Spatial object tracking data
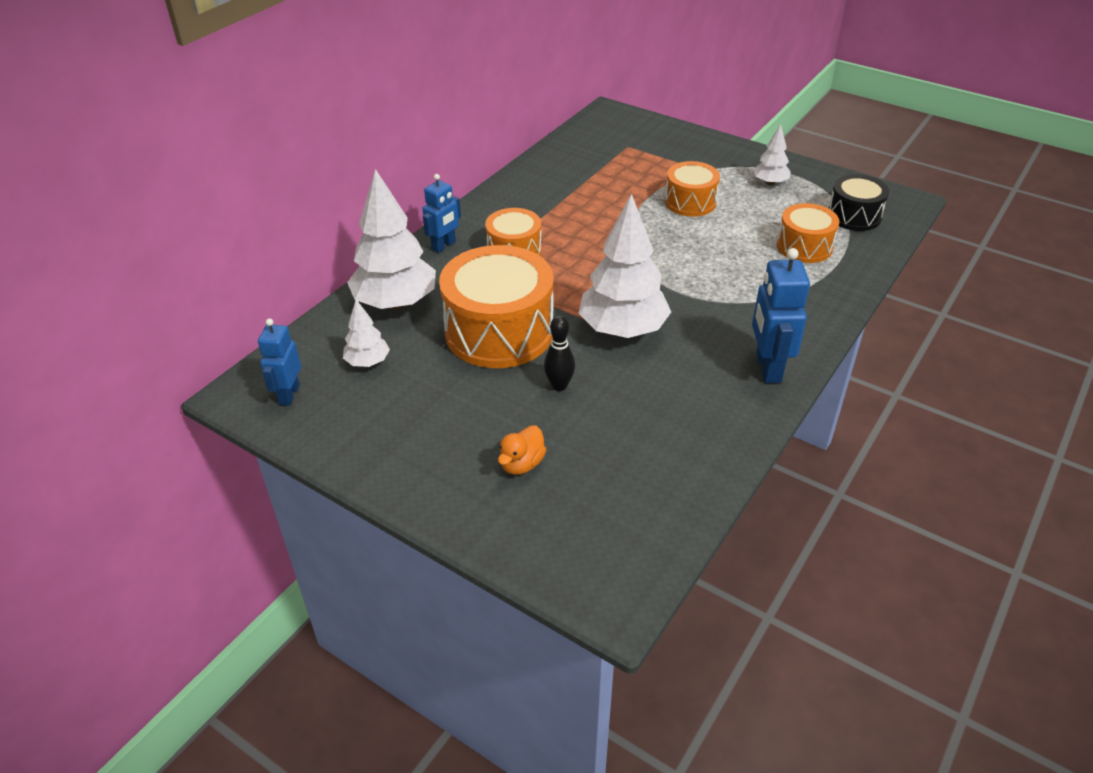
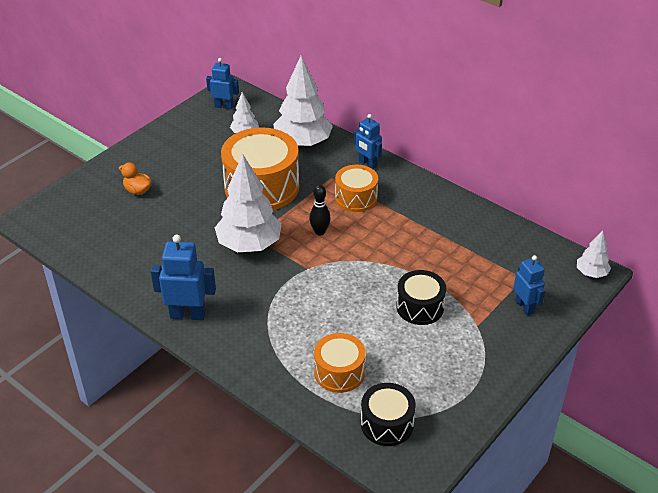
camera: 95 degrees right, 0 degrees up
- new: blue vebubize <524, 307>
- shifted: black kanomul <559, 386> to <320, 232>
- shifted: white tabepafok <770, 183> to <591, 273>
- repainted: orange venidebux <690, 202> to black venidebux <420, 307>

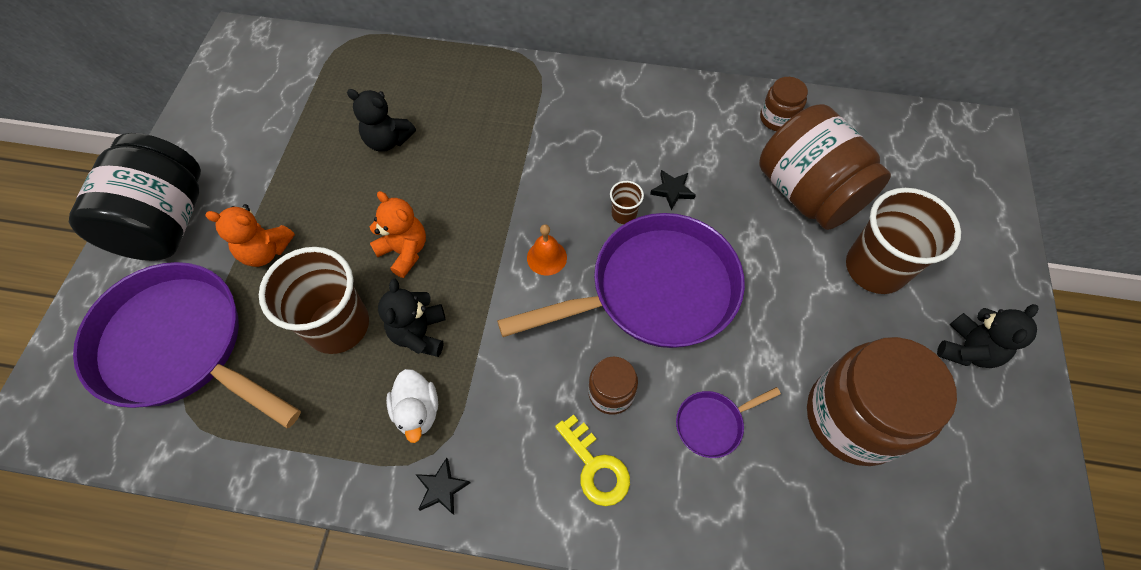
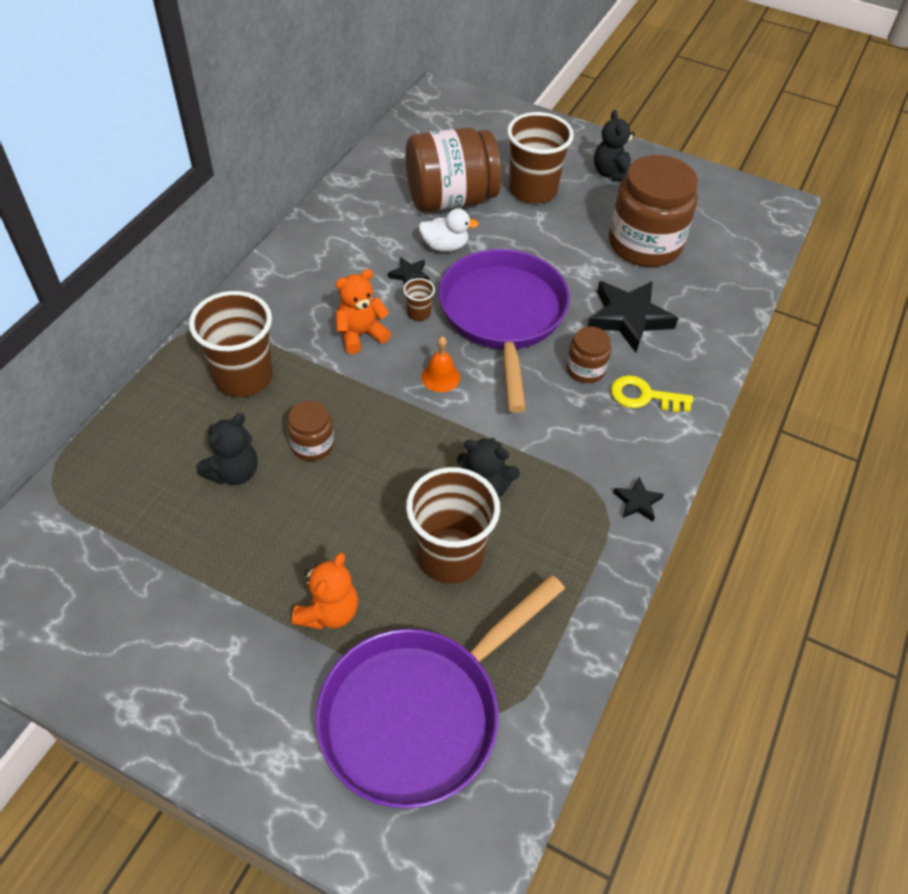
camera: 75 degrees left, 10 degrees down
- gone: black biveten <166, 222>
- new: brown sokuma <243, 377>
- shifted: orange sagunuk <404, 251> to <361, 334>
- shifted: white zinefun <417, 411> to <445, 246>
- shifted: brown biveten <777, 118> to <312, 445>
- swapped: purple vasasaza <712, 424> to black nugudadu <628, 318>
- rotated: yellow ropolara <595, 466> = <644, 396> 150 degrees counterclockwise
- rotated: black sagunuk <967, 350> = <612, 173> 150 degrees counterclockwise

# Work to complete:
The output is the lines from the start of the data above through the line containing "- shifted: white tabepafok", unchanged, with any picture left out.

# Written solution:
camera: 95 degrees right, 0 degrees up
- new: blue vebubize <524, 307>
- shifted: black kanomul <559, 386> to <320, 232>
- shifted: white tabepafok <770, 183> to <591, 273>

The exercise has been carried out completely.